● **Task**:
A verbatim copy of all the data is required; the pictures should not appear in it.

● **Dataset**:
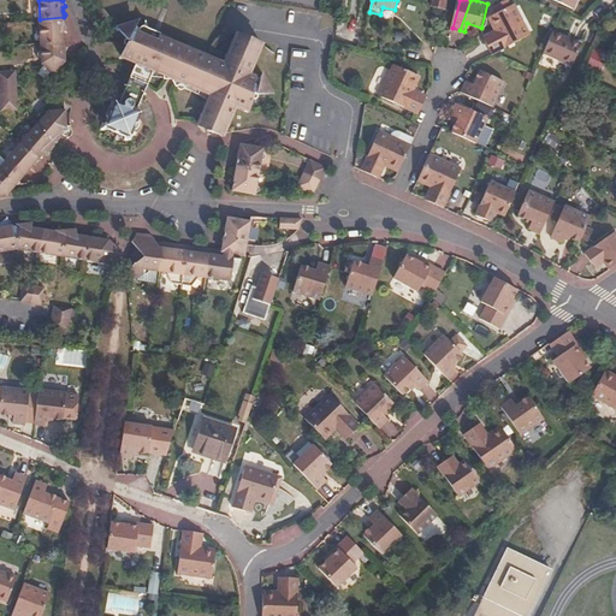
[(548,0),(568,12),(575,0),(548,0)]
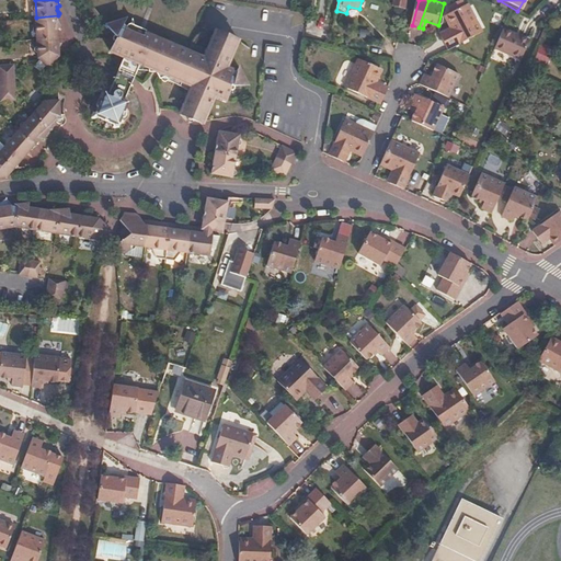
[(447,47),(448,48),(482,32),(469,3),(447,13),(455,29),(442,35),(447,47)]
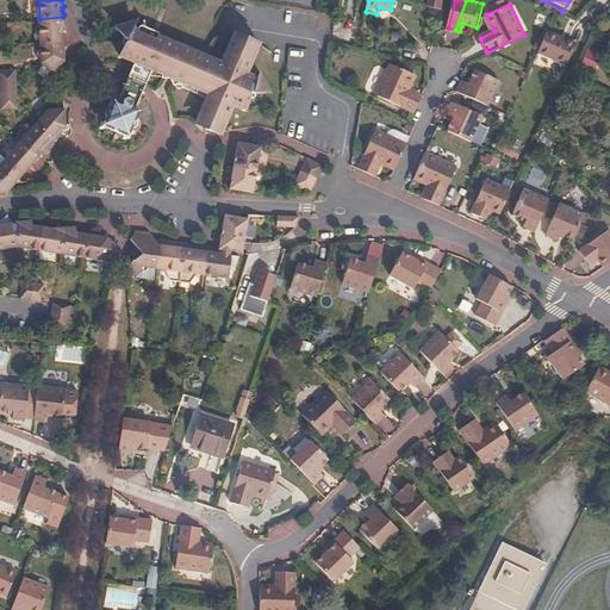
[(137,16),(135,17),(134,30),(131,58),(137,62),(132,74),(149,83),(155,70),(211,95),(204,112),(201,122),(206,122),(212,122),(216,125),(219,130),(226,124),(236,106),(247,111),(254,95),(271,93),(263,74),(260,80),(249,75),(259,57),(260,43),(255,44),(251,45),(248,42),(243,37),(234,47),(225,64),(163,36),(161,33),(149,27),(149,25),(139,30),(137,22),(139,16),(137,16)]
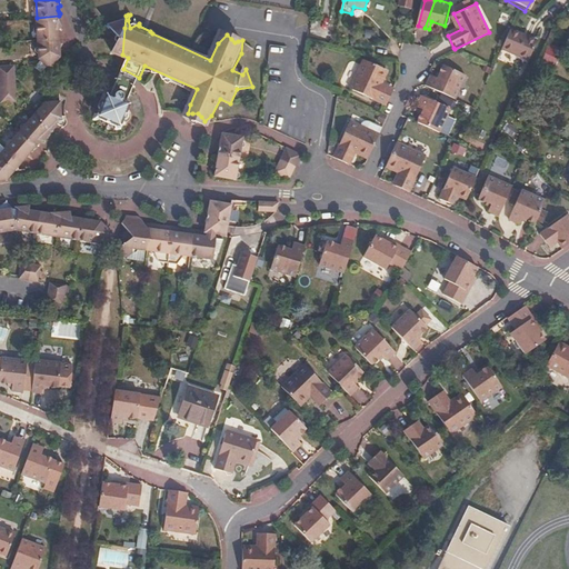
[(39,39),(60,38),(59,28),(61,27),(59,16),(37,18),(39,39)]
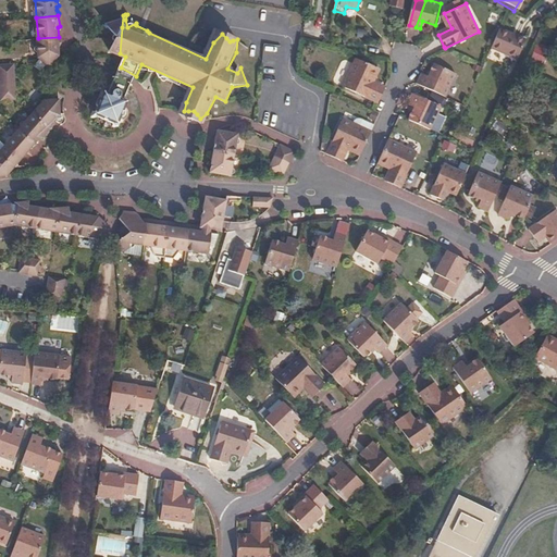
[(123,15),(108,22),(118,33),(111,49),(120,53),(122,27),(123,15)]
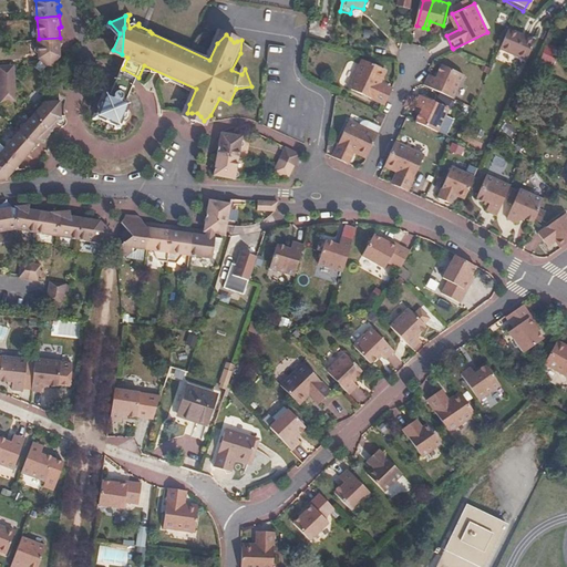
[(536,45),(506,31),(498,51),(528,64),(536,45)]
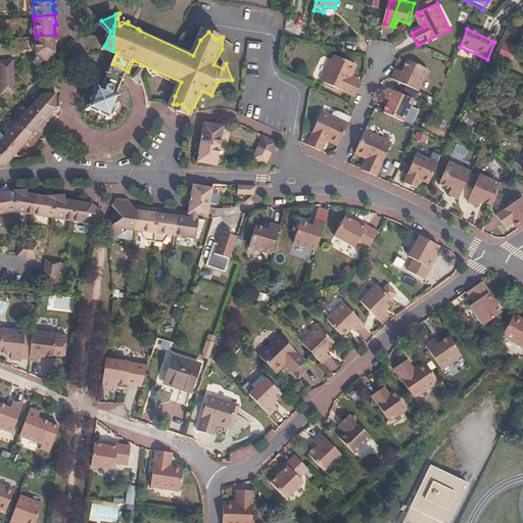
[(37,52),(47,62),(56,52),(55,35),(36,36),(37,52)]
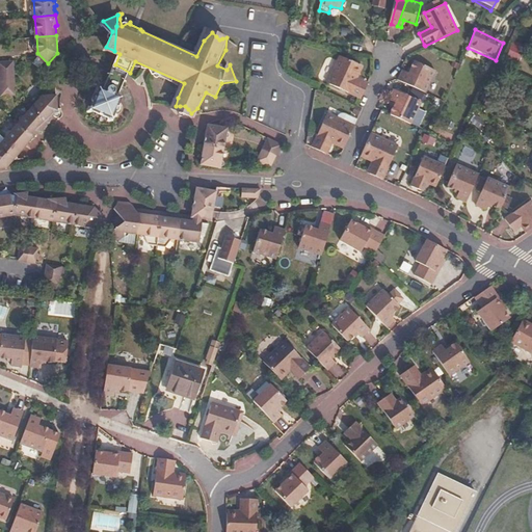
[(326,82),(361,98),(366,85),(349,77),(355,62),(339,55),(326,82)]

● **Answer to this exercise**:
[(548,0),(568,12),(575,0),(548,0)]
[(447,47),(448,48),(482,32),(469,3),(447,13),(455,29),(442,35),(447,47)]
[(137,16),(135,17),(134,30),(131,58),(137,62),(132,74),(149,83),(155,70),(211,95),(204,112),(201,122),(206,122),(212,122),(216,125),(219,130),(226,124),(236,106),(247,111),(254,95),(271,93),(263,74),(260,80),(249,75),(259,57),(260,43),(255,44),(251,45),(248,42),(243,37),(234,47),(225,64),(163,36),(161,33),(149,27),(149,25),(139,30),(137,22),(139,16),(137,16)]
[(39,39),(60,38),(59,28),(61,27),(59,16),(37,18),(39,39)]
[(123,15),(108,22),(118,33),(111,49),(120,53),(122,27),(123,15)]
[(536,45),(506,31),(498,51),(528,64),(536,45)]
[(37,52),(47,62),(56,52),(55,35),(36,36),(37,52)]
[(326,82),(361,98),(366,85),(349,77),(355,62),(339,55),(326,82)]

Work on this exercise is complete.